> **Task item**
Once the line containing "camera: 30 degrees left, 5 degrees down" is located, output it and every line after it through the end of the records, exactly as written and nothing else.
# # # # # # #
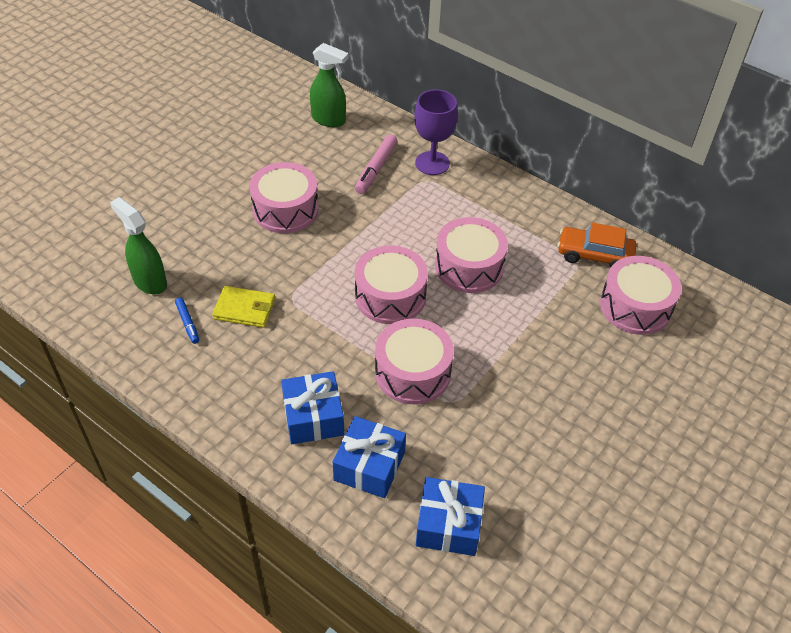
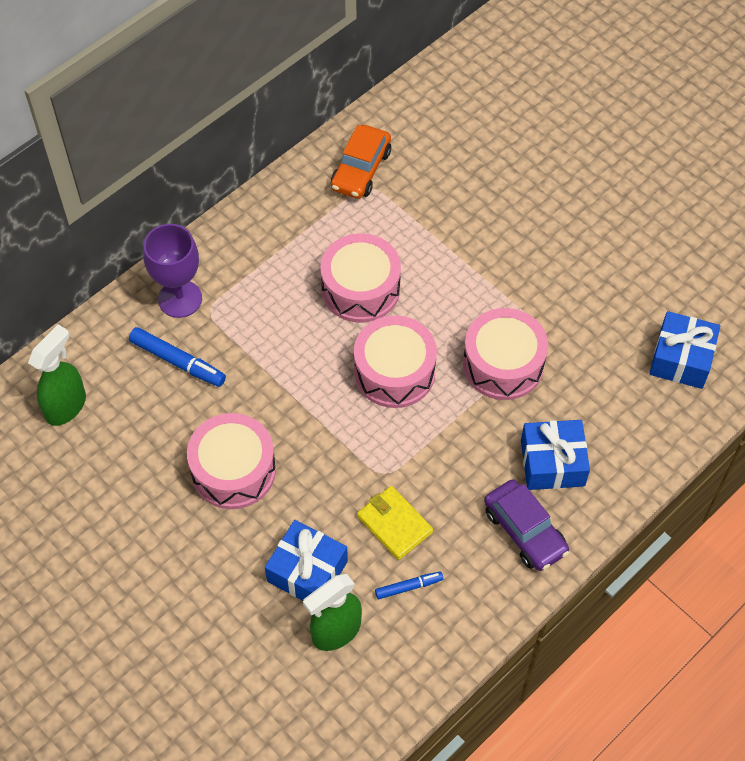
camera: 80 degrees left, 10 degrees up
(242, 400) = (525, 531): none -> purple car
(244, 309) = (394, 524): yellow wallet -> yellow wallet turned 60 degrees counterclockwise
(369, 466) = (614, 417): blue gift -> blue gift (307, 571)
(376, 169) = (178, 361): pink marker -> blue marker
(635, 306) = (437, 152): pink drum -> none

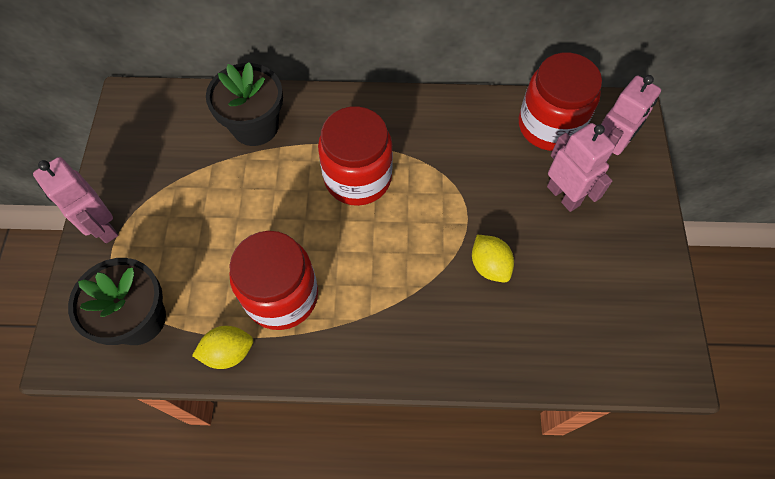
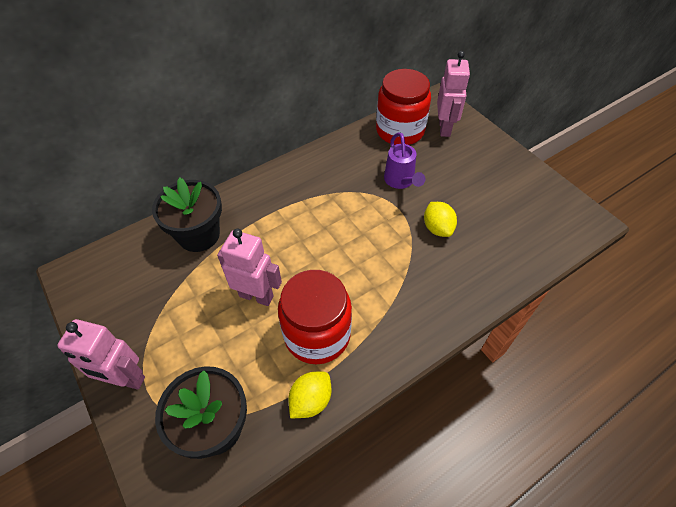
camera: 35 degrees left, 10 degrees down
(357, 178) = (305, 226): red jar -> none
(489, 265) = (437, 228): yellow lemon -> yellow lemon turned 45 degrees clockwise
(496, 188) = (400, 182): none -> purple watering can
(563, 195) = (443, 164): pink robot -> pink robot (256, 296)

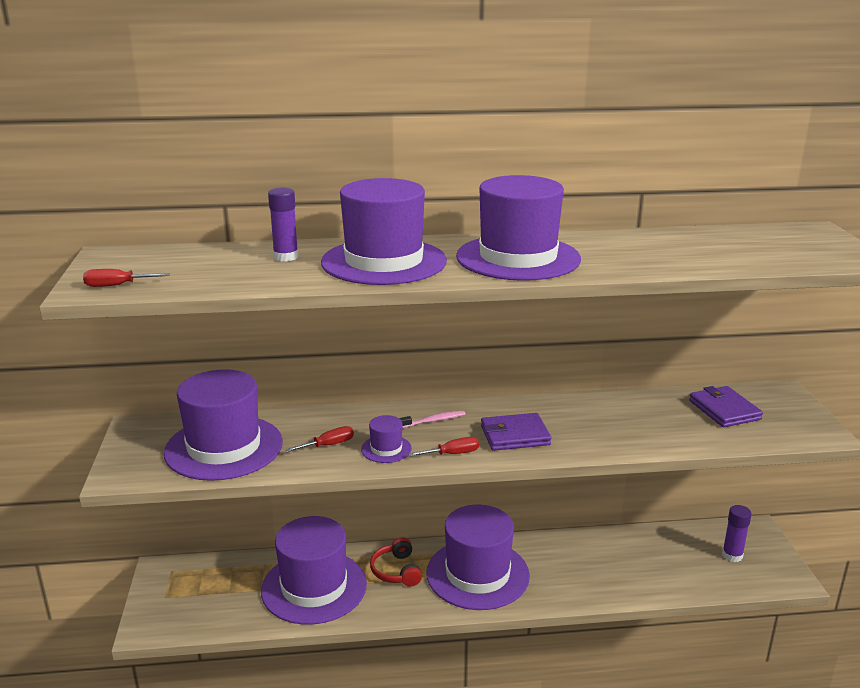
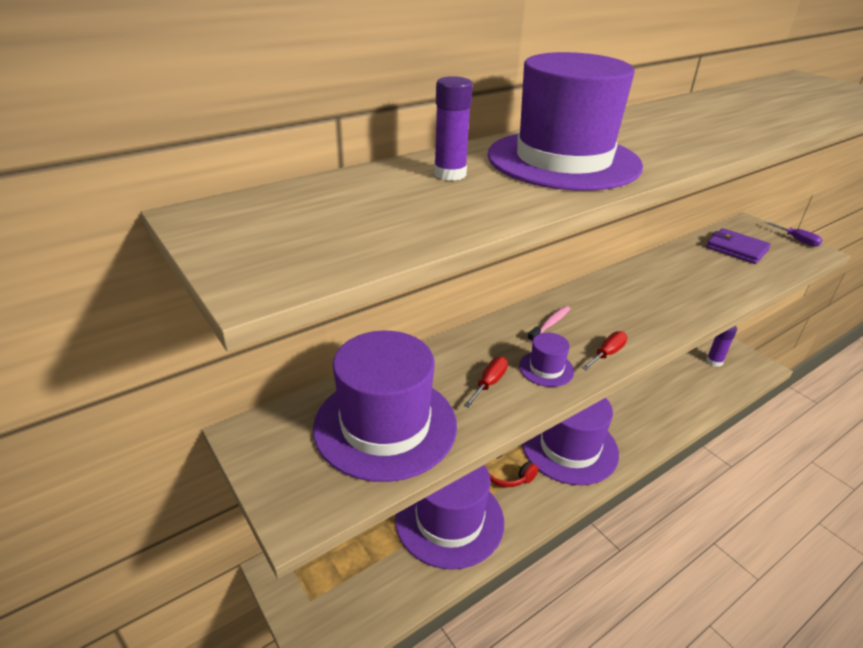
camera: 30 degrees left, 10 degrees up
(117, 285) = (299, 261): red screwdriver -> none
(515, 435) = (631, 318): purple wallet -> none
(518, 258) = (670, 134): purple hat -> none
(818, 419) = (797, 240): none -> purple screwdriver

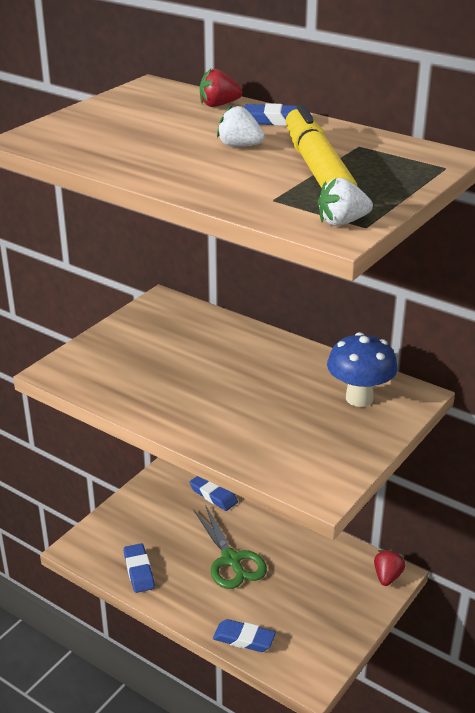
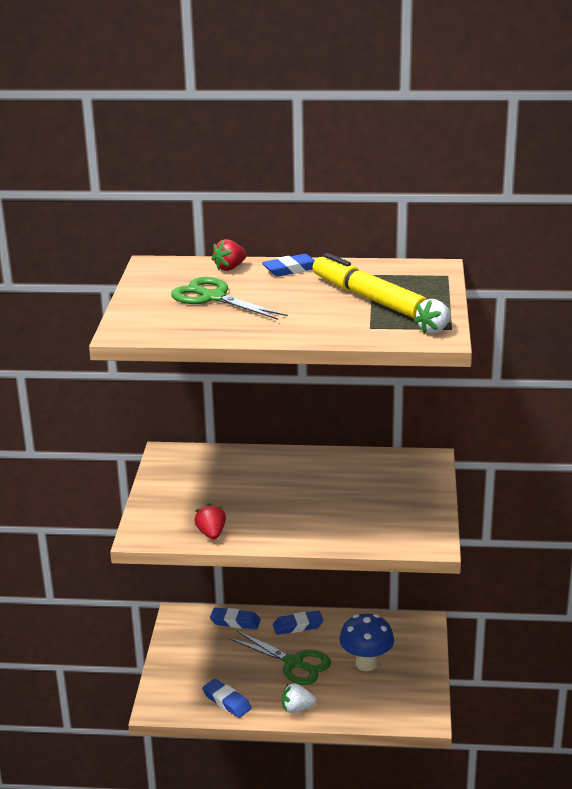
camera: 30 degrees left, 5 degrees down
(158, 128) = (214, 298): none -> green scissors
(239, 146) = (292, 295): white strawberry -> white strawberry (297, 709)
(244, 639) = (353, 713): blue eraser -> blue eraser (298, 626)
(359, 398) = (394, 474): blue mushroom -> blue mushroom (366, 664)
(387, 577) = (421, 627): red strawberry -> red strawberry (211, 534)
# # # # # # #
> **Response to this exercise**
camera: 30 degrees left, 5 degrees down
(158, 128) = (214, 298): none -> green scissors
(239, 146) = (292, 295): white strawberry -> white strawberry (297, 709)
(244, 639) = (353, 713): blue eraser -> blue eraser (298, 626)
(359, 398) = (394, 474): blue mushroom -> blue mushroom (366, 664)
(387, 577) = (421, 627): red strawberry -> red strawberry (211, 534)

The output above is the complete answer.